=== Section Start ===

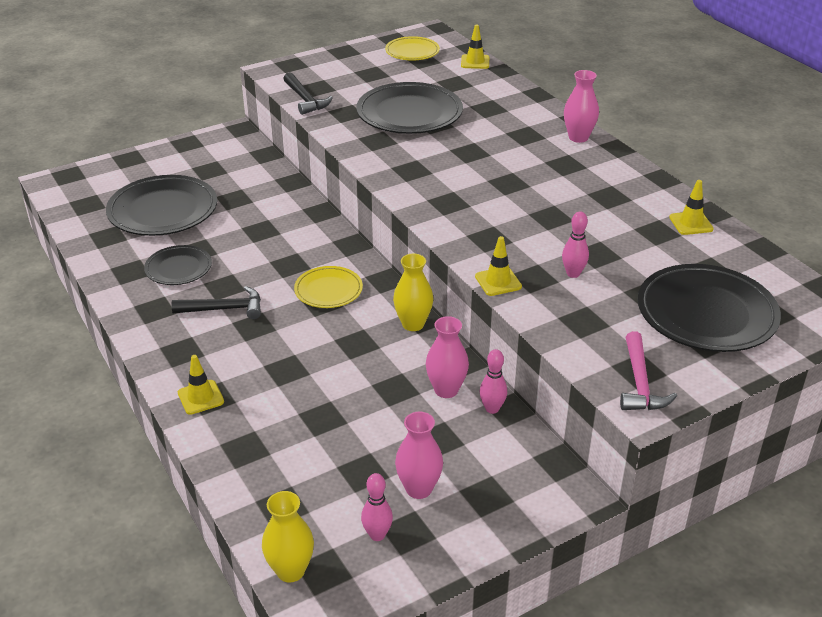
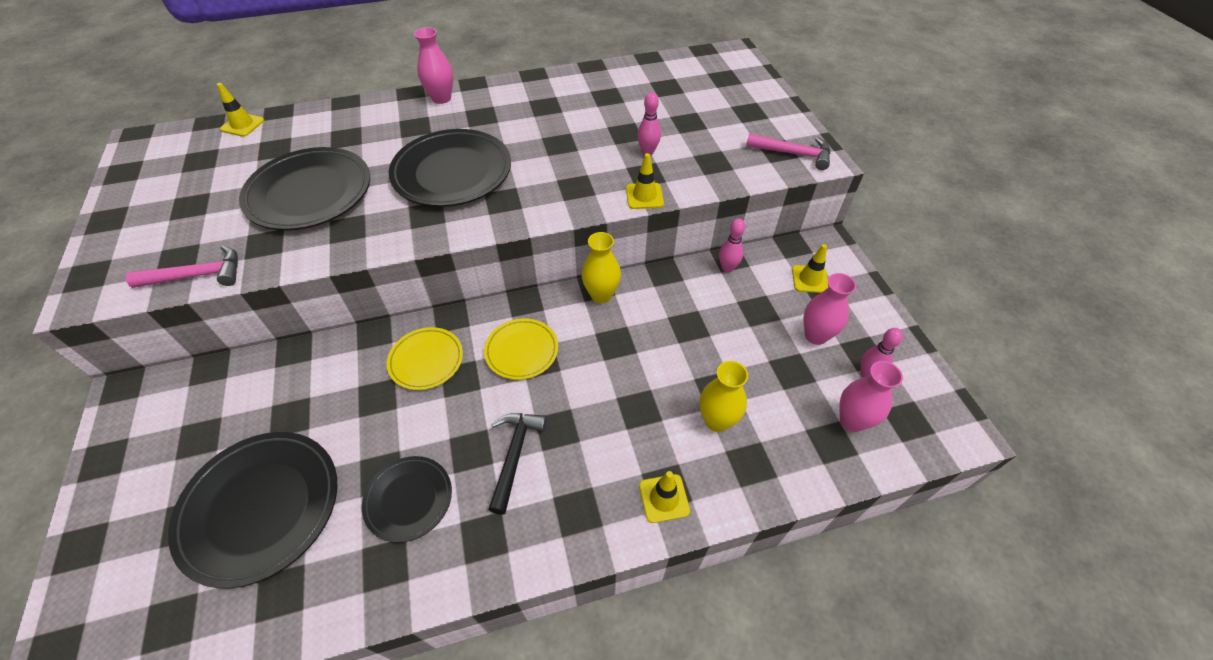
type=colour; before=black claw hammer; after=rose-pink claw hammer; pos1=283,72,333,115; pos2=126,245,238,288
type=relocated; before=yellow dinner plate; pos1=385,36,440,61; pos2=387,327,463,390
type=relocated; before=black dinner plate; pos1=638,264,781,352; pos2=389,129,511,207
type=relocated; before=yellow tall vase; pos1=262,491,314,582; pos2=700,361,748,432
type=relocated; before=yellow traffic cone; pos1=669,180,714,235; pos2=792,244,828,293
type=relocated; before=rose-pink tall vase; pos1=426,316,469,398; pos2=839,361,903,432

=== Section End ===

Directions for this task: From the line containing "type=relocated; before=yellow tall" to the final line of the entries, print every line exactly and nothing else.

Written answer:
type=relocated; before=yellow tall vase; pos1=262,491,314,582; pos2=700,361,748,432
type=relocated; before=yellow traffic cone; pos1=669,180,714,235; pos2=792,244,828,293
type=relocated; before=rose-pink tall vase; pos1=426,316,469,398; pos2=839,361,903,432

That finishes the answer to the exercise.